**Materials provided:**
::::
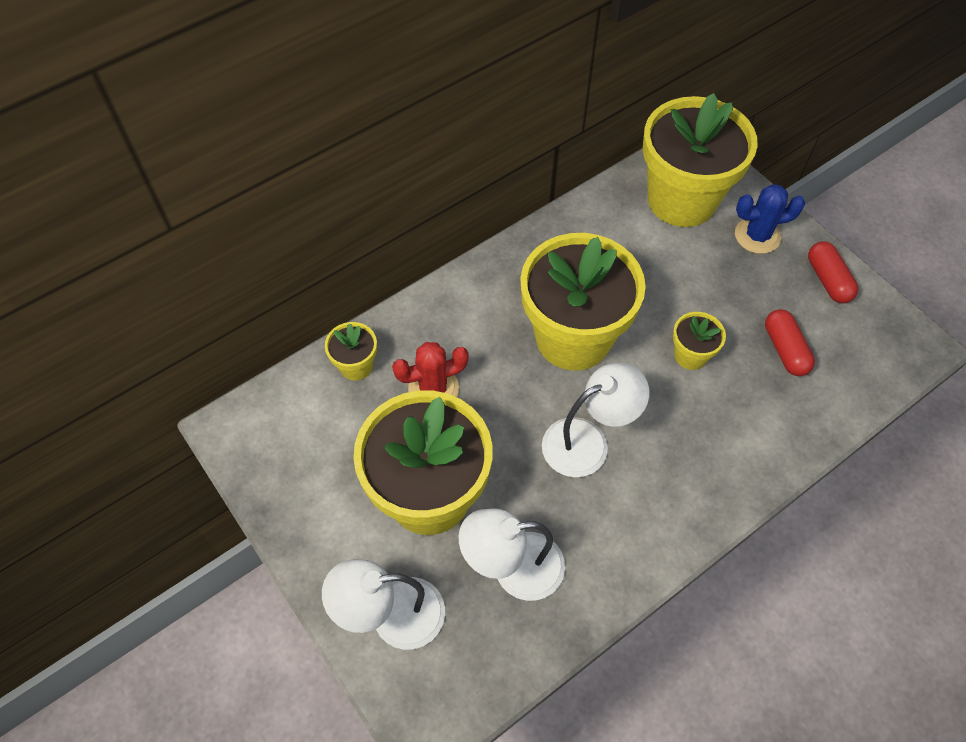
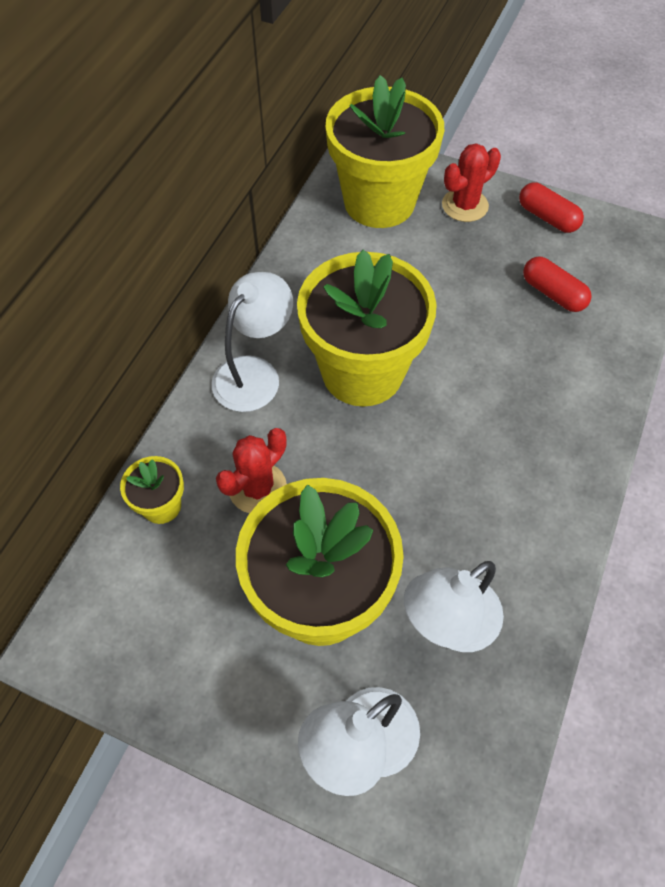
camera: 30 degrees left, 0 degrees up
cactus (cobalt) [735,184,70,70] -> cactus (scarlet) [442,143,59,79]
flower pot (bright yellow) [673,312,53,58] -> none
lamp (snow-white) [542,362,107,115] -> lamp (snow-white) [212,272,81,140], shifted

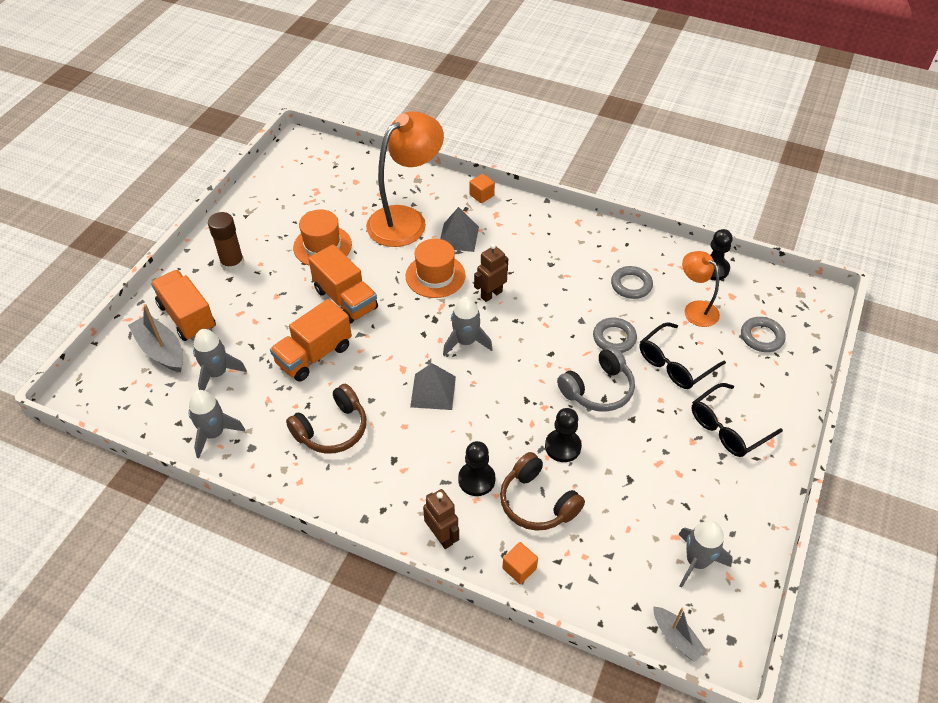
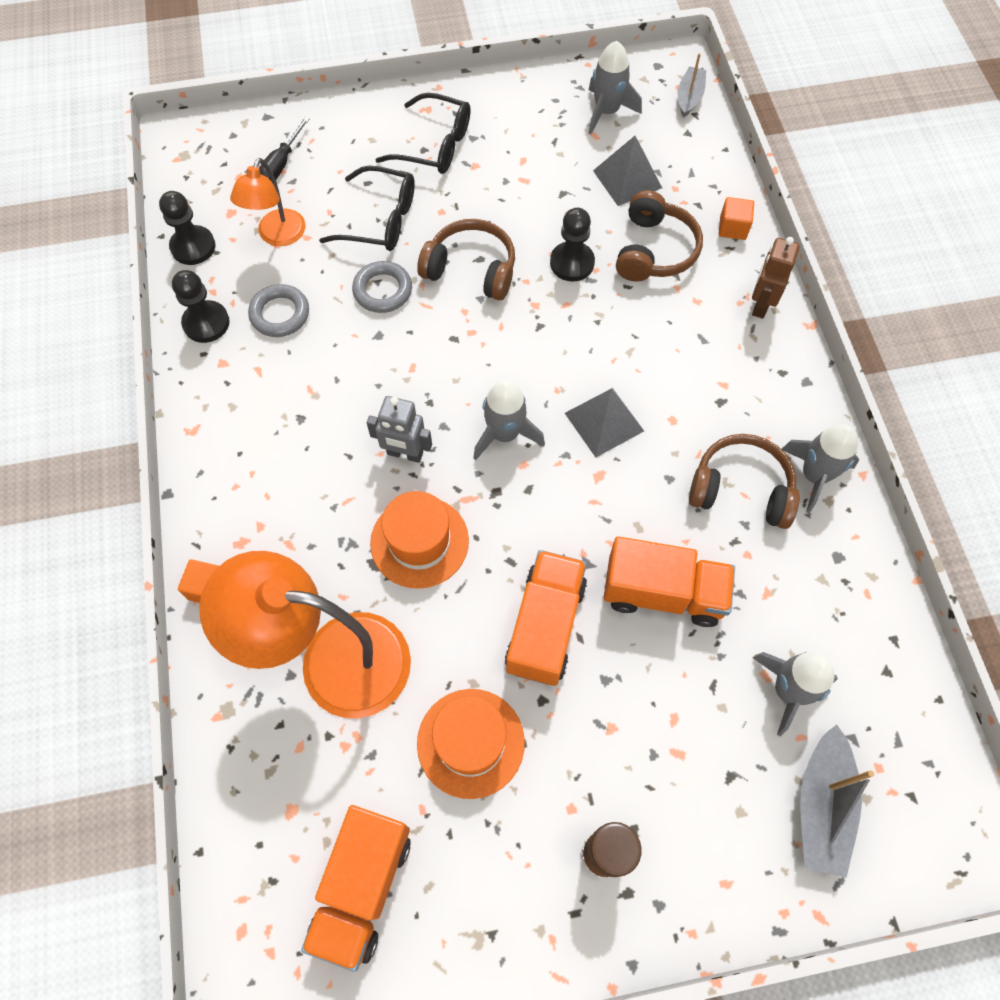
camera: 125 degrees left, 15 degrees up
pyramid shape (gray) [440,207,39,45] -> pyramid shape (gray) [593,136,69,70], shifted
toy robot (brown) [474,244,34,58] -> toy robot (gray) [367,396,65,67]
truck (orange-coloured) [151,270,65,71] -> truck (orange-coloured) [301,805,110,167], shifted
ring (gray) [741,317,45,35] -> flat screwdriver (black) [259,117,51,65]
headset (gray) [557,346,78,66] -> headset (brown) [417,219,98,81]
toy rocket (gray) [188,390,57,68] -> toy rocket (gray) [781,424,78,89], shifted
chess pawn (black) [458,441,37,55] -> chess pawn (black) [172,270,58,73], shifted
::::
In your copy of the material, every word must match and no image should appear.

**Response below:**
camera: 30 degrees left, 0 degrees up
cactus (cobalt) [735,184,70,70] -> cactus (scarlet) [442,143,59,79]
flower pot (bright yellow) [673,312,53,58] -> none
lamp (snow-white) [542,362,107,115] -> lamp (snow-white) [212,272,81,140], shifted

camera: 125 degrees left, 15 degrees up
pyramid shape (gray) [440,207,39,45] -> pyramid shape (gray) [593,136,69,70], shifted
toy robot (brown) [474,244,34,58] -> toy robot (gray) [367,396,65,67]
truck (orange-coloured) [151,270,65,71] -> truck (orange-coloured) [301,805,110,167], shifted
ring (gray) [741,317,45,35] -> flat screwdriver (black) [259,117,51,65]
headset (gray) [557,346,78,66] -> headset (brown) [417,219,98,81]
toy rocket (gray) [188,390,57,68] -> toy rocket (gray) [781,424,78,89], shifted
chess pawn (black) [458,441,37,55] -> chess pawn (black) [172,270,58,73], shifted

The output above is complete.